Supplied records Block Start
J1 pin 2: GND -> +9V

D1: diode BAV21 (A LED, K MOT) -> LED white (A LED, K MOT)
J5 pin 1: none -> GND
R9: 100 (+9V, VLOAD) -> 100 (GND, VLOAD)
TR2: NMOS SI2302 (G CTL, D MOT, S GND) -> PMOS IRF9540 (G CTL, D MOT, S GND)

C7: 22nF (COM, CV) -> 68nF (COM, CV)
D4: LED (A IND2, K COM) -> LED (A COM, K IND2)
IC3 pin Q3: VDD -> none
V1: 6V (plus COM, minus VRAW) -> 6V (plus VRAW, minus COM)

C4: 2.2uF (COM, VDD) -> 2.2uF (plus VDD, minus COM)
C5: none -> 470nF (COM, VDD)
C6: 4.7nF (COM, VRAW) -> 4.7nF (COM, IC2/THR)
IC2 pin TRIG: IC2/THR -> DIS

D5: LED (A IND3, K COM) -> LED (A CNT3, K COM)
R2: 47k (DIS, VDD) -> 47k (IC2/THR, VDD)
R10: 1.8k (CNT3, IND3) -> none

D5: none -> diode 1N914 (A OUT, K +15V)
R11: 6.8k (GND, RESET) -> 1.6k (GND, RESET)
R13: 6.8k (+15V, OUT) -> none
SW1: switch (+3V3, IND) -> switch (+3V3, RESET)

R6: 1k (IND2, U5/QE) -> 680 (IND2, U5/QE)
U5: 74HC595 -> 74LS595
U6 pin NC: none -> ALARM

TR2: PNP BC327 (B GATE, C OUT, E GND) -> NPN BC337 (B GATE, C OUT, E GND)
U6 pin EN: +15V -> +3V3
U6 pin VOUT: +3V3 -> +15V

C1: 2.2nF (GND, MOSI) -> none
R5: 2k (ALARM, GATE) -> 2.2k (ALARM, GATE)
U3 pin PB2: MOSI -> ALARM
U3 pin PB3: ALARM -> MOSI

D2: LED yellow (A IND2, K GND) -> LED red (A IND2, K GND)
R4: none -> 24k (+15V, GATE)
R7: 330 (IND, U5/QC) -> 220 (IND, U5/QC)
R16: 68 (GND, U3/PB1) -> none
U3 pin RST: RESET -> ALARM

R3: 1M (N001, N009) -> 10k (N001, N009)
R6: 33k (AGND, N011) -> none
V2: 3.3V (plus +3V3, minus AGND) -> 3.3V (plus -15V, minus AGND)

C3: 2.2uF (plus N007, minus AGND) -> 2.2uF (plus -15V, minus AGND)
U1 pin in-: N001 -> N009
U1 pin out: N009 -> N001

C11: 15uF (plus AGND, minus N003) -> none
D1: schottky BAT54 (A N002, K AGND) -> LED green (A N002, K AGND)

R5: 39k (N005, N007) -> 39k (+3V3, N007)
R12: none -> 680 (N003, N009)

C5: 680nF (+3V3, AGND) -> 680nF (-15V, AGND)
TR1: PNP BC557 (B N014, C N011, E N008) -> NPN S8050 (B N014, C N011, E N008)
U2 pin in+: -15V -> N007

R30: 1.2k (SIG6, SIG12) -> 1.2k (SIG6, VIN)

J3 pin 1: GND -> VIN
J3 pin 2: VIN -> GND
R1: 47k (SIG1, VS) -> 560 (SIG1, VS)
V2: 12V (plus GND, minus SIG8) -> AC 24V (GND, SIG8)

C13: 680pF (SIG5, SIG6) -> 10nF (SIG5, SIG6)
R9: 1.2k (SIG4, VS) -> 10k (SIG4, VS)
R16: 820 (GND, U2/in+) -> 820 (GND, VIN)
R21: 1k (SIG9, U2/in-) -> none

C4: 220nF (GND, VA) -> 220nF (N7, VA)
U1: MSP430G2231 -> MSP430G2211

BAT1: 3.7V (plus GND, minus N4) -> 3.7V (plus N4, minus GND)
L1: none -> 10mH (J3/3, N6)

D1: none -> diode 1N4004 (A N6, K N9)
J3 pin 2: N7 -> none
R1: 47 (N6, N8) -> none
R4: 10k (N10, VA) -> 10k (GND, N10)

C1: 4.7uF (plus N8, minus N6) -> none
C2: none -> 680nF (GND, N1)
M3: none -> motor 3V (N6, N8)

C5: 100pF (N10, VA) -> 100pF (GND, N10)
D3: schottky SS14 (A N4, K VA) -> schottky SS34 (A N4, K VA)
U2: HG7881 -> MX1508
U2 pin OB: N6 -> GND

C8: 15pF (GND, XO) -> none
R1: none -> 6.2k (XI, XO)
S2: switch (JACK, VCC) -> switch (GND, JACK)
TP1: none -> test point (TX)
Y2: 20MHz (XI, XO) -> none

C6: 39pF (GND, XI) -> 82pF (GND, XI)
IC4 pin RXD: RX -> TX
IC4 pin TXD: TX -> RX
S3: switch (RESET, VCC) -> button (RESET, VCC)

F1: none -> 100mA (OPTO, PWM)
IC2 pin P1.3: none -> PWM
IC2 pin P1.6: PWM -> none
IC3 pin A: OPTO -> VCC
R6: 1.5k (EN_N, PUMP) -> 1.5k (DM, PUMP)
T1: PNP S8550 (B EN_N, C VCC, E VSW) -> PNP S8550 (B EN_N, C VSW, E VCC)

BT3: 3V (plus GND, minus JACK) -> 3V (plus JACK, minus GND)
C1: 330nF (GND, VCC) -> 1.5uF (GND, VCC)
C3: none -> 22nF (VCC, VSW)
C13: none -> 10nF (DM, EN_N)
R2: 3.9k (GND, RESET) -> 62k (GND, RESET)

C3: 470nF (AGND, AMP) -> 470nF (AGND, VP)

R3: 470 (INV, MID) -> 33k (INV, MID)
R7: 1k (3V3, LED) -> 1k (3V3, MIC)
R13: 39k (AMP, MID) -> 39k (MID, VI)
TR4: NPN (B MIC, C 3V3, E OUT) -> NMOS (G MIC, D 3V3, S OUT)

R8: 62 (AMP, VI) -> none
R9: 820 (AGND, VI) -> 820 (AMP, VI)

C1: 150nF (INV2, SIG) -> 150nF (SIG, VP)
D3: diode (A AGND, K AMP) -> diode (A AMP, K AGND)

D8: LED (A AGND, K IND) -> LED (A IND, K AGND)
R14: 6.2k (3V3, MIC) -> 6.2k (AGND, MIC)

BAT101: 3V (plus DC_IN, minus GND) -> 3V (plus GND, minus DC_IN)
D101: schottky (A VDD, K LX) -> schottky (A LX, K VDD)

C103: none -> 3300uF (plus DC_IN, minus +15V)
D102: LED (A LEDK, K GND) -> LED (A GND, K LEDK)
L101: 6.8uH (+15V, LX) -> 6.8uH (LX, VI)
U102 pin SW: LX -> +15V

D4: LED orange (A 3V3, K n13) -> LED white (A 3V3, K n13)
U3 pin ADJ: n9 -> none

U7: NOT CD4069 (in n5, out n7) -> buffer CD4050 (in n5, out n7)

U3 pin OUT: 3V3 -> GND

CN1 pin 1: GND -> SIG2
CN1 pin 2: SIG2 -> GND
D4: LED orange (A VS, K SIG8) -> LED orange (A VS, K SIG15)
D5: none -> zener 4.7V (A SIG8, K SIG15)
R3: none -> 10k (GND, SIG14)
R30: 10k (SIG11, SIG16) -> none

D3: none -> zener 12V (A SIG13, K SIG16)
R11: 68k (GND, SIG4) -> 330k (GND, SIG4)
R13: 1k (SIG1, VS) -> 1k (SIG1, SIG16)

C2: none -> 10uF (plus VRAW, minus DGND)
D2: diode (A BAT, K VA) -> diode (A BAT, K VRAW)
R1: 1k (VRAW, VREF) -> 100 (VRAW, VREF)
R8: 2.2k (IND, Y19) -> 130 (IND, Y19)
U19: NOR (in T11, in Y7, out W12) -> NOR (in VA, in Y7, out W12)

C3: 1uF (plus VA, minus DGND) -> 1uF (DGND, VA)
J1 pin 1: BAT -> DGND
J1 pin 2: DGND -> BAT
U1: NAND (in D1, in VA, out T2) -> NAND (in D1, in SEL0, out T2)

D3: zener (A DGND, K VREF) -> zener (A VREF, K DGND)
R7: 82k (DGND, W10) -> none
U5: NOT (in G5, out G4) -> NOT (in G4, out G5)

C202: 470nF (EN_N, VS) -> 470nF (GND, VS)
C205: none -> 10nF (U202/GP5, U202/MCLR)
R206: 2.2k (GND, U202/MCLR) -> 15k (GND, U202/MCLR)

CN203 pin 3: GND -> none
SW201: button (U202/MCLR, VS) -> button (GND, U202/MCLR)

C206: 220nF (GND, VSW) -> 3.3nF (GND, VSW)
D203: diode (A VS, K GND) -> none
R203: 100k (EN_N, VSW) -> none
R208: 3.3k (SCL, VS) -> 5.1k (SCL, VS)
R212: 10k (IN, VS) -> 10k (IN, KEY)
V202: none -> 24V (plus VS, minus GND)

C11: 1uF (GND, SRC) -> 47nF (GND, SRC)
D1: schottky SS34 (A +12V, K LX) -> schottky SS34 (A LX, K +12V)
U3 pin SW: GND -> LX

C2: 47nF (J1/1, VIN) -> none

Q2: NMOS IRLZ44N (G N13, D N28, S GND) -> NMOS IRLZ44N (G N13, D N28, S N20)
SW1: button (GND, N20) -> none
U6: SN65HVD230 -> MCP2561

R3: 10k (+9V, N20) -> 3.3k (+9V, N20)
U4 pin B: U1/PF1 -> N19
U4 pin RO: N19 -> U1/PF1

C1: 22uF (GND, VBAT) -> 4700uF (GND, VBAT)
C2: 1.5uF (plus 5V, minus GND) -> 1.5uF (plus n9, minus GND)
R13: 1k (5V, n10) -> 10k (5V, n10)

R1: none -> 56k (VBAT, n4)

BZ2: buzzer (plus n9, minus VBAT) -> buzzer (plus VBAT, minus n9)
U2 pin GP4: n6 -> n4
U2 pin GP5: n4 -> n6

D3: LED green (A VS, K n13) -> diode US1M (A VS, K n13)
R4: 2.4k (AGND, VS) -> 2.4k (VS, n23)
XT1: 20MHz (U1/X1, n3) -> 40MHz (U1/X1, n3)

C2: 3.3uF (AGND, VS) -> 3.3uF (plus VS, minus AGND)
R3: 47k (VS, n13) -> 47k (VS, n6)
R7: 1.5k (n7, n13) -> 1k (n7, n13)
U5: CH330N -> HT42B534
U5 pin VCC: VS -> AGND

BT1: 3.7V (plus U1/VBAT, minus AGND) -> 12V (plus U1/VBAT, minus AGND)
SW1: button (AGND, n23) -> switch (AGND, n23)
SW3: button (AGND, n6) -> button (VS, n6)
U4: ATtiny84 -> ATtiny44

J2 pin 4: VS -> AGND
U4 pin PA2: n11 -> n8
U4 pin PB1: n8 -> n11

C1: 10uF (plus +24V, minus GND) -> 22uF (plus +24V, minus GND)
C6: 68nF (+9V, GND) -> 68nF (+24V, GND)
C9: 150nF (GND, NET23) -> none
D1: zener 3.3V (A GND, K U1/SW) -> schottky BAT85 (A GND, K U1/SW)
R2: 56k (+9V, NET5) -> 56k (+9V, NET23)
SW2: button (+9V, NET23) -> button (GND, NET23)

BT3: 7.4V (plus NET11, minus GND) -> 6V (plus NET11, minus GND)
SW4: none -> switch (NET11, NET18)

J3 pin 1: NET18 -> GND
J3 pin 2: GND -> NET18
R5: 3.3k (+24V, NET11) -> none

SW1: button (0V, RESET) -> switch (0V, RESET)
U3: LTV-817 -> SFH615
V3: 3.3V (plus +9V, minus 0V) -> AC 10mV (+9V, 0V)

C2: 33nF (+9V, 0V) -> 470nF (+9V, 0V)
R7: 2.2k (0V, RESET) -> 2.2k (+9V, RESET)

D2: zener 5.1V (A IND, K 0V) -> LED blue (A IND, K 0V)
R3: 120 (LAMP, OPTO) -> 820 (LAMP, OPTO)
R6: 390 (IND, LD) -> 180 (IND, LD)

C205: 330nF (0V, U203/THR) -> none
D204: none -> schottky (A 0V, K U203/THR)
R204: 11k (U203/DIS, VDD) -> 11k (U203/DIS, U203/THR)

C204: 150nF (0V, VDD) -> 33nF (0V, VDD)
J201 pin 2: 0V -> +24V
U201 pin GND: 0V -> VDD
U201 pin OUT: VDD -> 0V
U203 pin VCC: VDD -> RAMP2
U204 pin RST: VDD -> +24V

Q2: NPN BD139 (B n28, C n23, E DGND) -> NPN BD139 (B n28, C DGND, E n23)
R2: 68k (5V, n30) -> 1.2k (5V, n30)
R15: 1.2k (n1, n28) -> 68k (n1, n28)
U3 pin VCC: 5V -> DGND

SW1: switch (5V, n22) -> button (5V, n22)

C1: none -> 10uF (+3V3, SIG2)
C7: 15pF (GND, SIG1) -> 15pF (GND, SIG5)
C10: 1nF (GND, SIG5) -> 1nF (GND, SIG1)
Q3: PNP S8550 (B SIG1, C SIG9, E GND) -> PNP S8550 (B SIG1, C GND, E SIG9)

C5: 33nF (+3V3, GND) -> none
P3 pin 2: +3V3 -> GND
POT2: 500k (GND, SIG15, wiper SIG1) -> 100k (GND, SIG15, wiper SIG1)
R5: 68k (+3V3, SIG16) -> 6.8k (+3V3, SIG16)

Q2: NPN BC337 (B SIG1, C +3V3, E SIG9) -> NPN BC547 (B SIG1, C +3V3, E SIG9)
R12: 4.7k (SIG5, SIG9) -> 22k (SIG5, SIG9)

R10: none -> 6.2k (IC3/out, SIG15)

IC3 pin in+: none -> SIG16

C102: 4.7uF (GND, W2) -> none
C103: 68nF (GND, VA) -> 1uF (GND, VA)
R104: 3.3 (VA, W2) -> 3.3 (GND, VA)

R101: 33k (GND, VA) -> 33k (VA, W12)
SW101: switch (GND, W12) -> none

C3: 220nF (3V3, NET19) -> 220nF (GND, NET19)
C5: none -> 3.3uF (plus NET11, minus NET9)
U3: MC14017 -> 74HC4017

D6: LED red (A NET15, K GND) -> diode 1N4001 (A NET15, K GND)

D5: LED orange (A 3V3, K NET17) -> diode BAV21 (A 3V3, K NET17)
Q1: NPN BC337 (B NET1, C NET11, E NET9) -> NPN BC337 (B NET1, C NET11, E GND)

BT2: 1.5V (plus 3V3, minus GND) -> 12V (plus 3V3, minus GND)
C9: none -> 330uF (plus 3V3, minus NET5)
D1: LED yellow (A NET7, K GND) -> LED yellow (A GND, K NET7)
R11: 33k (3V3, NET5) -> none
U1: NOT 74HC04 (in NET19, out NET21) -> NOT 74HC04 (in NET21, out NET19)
Supplied records Block End
Using the data above, extract exactly the lines from the one that holds "U19: NOR (in" to the one that holds "C205: none -> 10nF (U202/GP5, U202/MCLR)", both ends included, and no others.

Output for this task:
U19: NOR (in T11, in Y7, out W12) -> NOR (in VA, in Y7, out W12)

C3: 1uF (plus VA, minus DGND) -> 1uF (DGND, VA)
J1 pin 1: BAT -> DGND
J1 pin 2: DGND -> BAT
U1: NAND (in D1, in VA, out T2) -> NAND (in D1, in SEL0, out T2)

D3: zener (A DGND, K VREF) -> zener (A VREF, K DGND)
R7: 82k (DGND, W10) -> none
U5: NOT (in G5, out G4) -> NOT (in G4, out G5)

C202: 470nF (EN_N, VS) -> 470nF (GND, VS)
C205: none -> 10nF (U202/GP5, U202/MCLR)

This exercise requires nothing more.